▶ **What you need to do**
In the entries below, spot each line with the word "rotate" and copy it.
[Opening Dataset excerpts section]
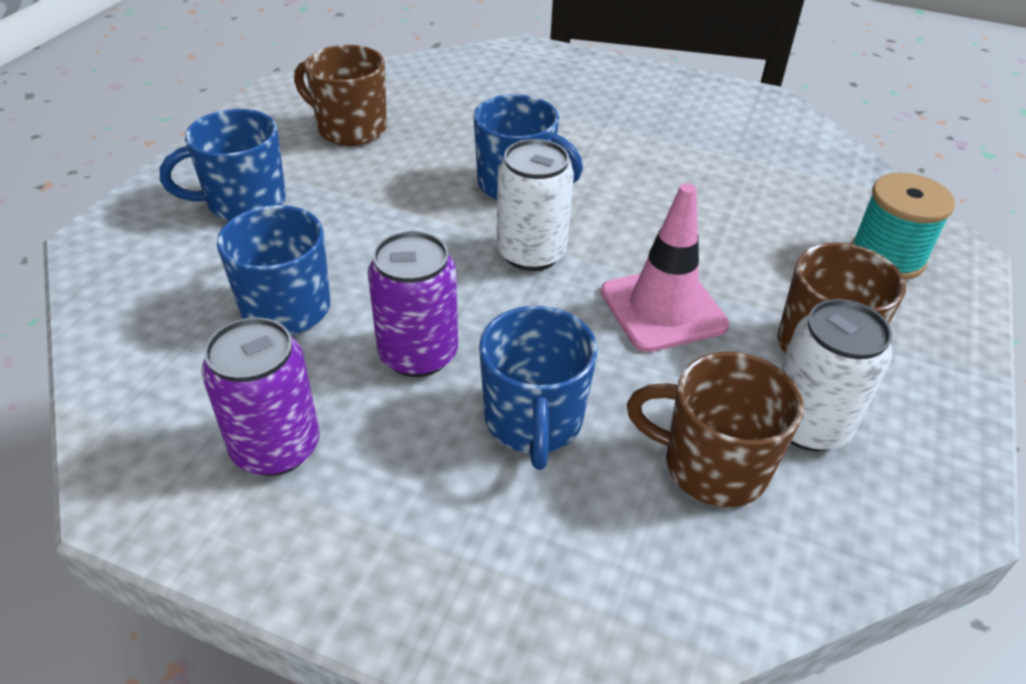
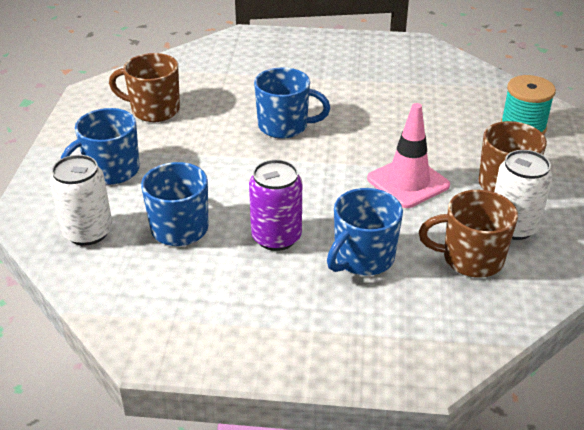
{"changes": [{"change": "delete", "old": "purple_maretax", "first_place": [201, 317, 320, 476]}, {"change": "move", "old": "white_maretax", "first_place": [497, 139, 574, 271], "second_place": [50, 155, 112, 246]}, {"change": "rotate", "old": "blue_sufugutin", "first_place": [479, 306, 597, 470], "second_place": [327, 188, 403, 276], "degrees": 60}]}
[Closing Dataset excerpts section]
[Opening Dataset excerpts section]
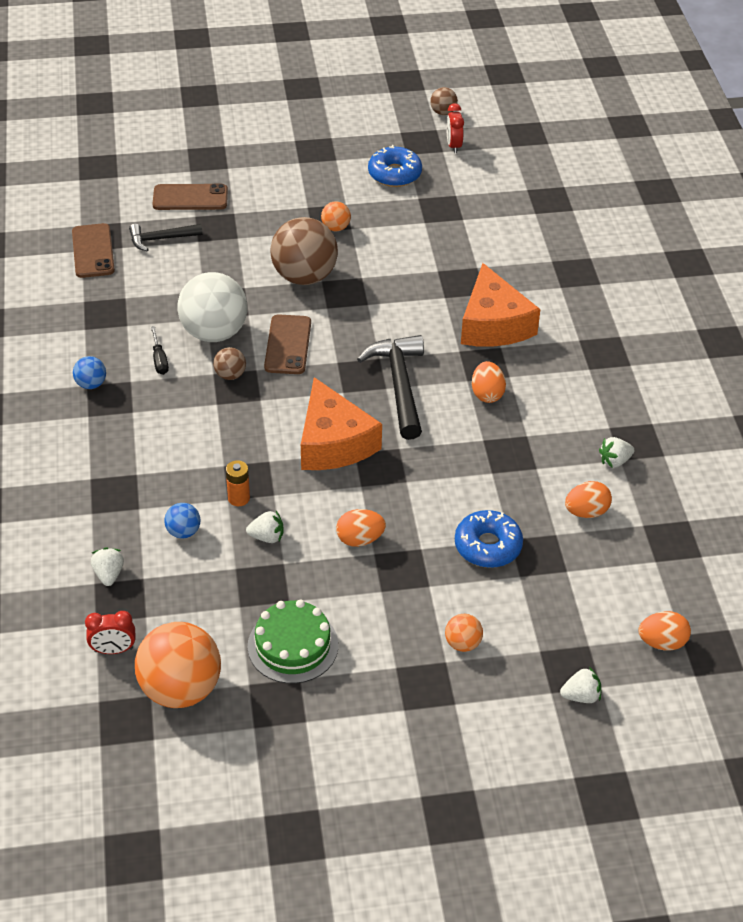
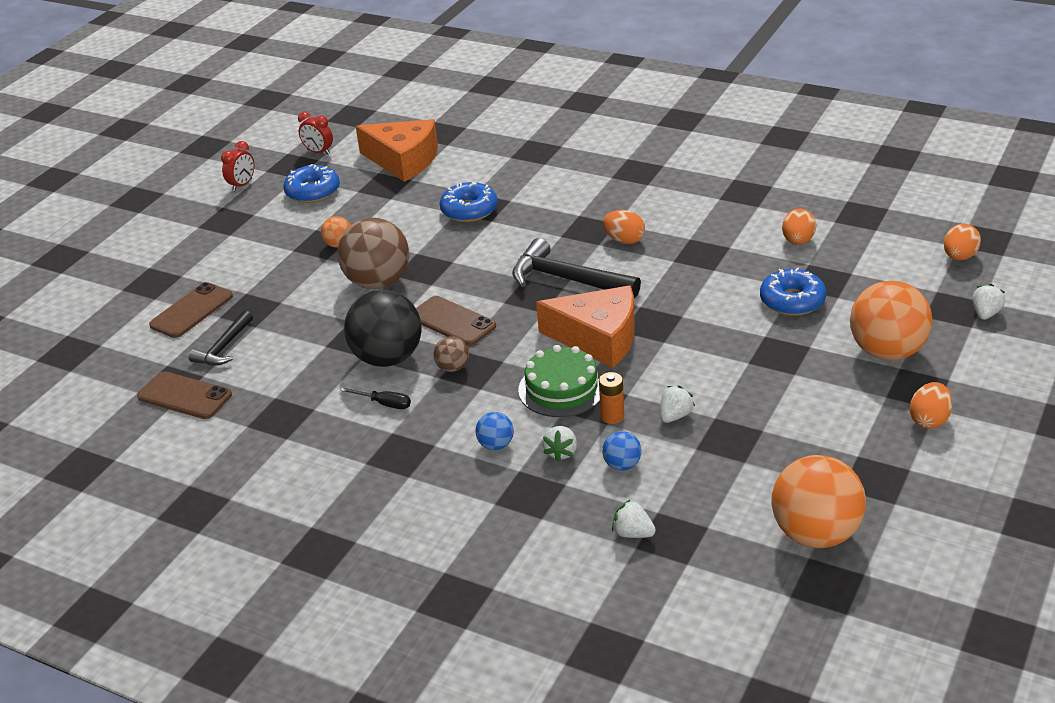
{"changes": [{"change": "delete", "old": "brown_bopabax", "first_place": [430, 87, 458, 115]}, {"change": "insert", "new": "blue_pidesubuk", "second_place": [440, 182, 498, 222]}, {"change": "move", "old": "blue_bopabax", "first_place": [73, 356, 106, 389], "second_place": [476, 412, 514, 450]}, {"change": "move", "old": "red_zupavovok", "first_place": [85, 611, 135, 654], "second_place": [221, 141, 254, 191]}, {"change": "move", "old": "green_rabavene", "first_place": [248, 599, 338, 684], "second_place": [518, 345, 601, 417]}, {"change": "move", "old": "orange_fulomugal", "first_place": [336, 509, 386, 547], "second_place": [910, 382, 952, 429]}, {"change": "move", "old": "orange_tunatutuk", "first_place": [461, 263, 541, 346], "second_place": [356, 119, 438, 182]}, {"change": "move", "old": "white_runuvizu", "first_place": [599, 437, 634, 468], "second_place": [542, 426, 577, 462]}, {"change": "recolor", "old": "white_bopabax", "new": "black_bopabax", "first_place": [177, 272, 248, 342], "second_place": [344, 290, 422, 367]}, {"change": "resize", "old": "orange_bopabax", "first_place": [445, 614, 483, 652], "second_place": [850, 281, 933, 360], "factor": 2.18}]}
[Closing Dataset excerpts section]
[Opening Dataset excerpts section]
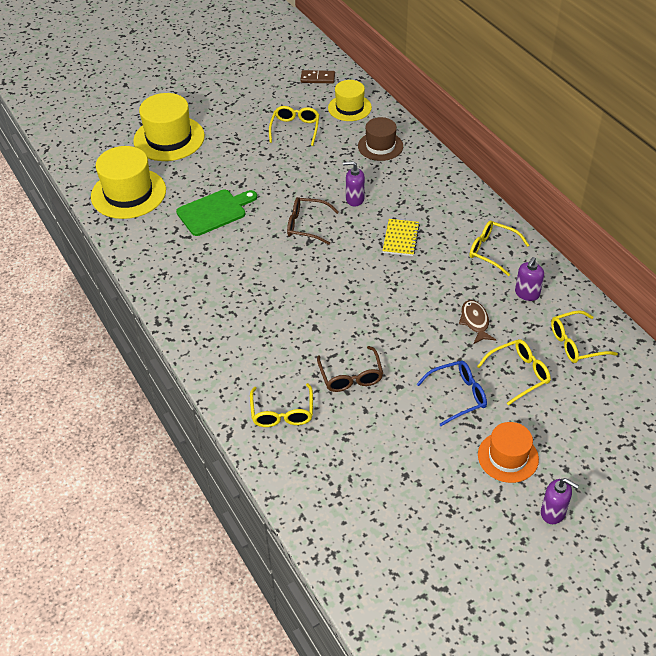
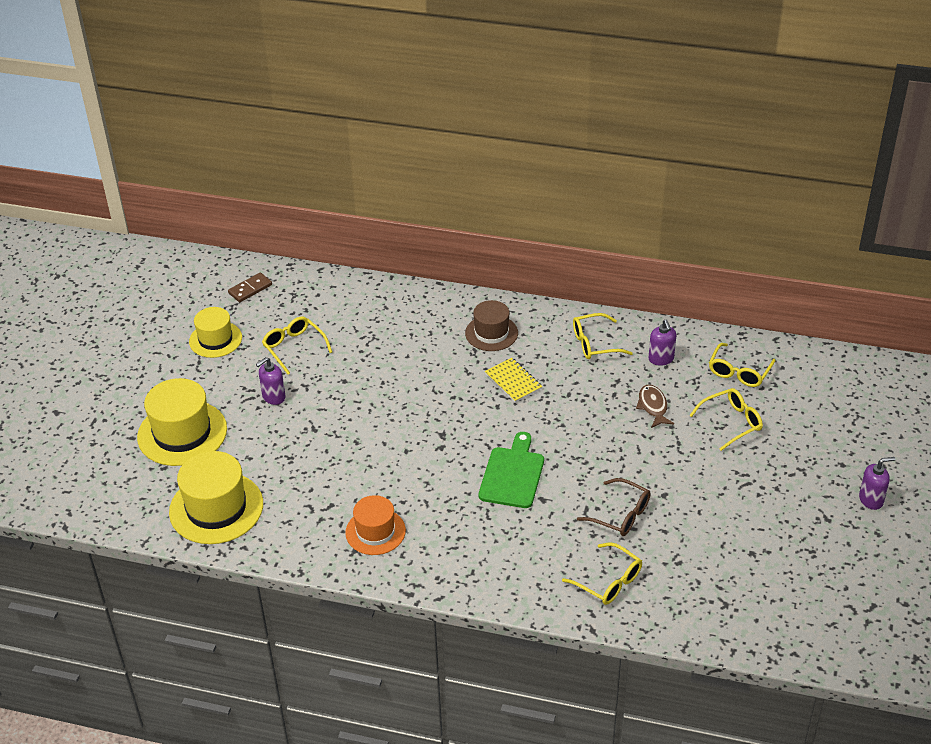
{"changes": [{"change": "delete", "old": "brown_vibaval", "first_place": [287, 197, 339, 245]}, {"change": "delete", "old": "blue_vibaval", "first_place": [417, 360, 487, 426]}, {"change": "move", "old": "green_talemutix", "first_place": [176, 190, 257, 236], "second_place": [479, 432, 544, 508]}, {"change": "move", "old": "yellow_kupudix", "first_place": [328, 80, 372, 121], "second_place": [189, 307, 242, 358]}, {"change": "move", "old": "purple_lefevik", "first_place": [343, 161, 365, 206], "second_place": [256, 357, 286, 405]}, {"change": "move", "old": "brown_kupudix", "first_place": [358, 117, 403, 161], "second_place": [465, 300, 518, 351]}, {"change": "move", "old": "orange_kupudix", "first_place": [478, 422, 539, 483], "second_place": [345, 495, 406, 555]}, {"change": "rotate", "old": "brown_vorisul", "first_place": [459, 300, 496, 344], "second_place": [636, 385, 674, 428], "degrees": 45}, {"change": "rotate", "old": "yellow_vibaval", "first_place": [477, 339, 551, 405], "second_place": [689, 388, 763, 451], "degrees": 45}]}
[Closing Dataset excerpts section]
▶ **Solution**
{"changes": [{"change": "delete", "old": "purple_maretax", "first_place": [201, 317, 320, 476]}, {"change": "move", "old": "white_maretax", "first_place": [497, 139, 574, 271], "second_place": [50, 155, 112, 246]}, {"change": "rotate", "old": "blue_sufugutin", "first_place": [479, 306, 597, 470], "second_place": [327, 188, 403, 276], "degrees": 60}]}
{"changes": [{"change": "delete", "old": "brown_vibaval", "first_place": [287, 197, 339, 245]}, {"change": "delete", "old": "blue_vibaval", "first_place": [417, 360, 487, 426]}, {"change": "move", "old": "green_talemutix", "first_place": [176, 190, 257, 236], "second_place": [479, 432, 544, 508]}, {"change": "move", "old": "yellow_kupudix", "first_place": [328, 80, 372, 121], "second_place": [189, 307, 242, 358]}, {"change": "move", "old": "purple_lefevik", "first_place": [343, 161, 365, 206], "second_place": [256, 357, 286, 405]}, {"change": "move", "old": "brown_kupudix", "first_place": [358, 117, 403, 161], "second_place": [465, 300, 518, 351]}, {"change": "move", "old": "orange_kupudix", "first_place": [478, 422, 539, 483], "second_place": [345, 495, 406, 555]}, {"change": "rotate", "old": "brown_vorisul", "first_place": [459, 300, 496, 344], "second_place": [636, 385, 674, 428], "degrees": 45}, {"change": "rotate", "old": "yellow_vibaval", "first_place": [477, 339, 551, 405], "second_place": [689, 388, 763, 451], "degrees": 45}]}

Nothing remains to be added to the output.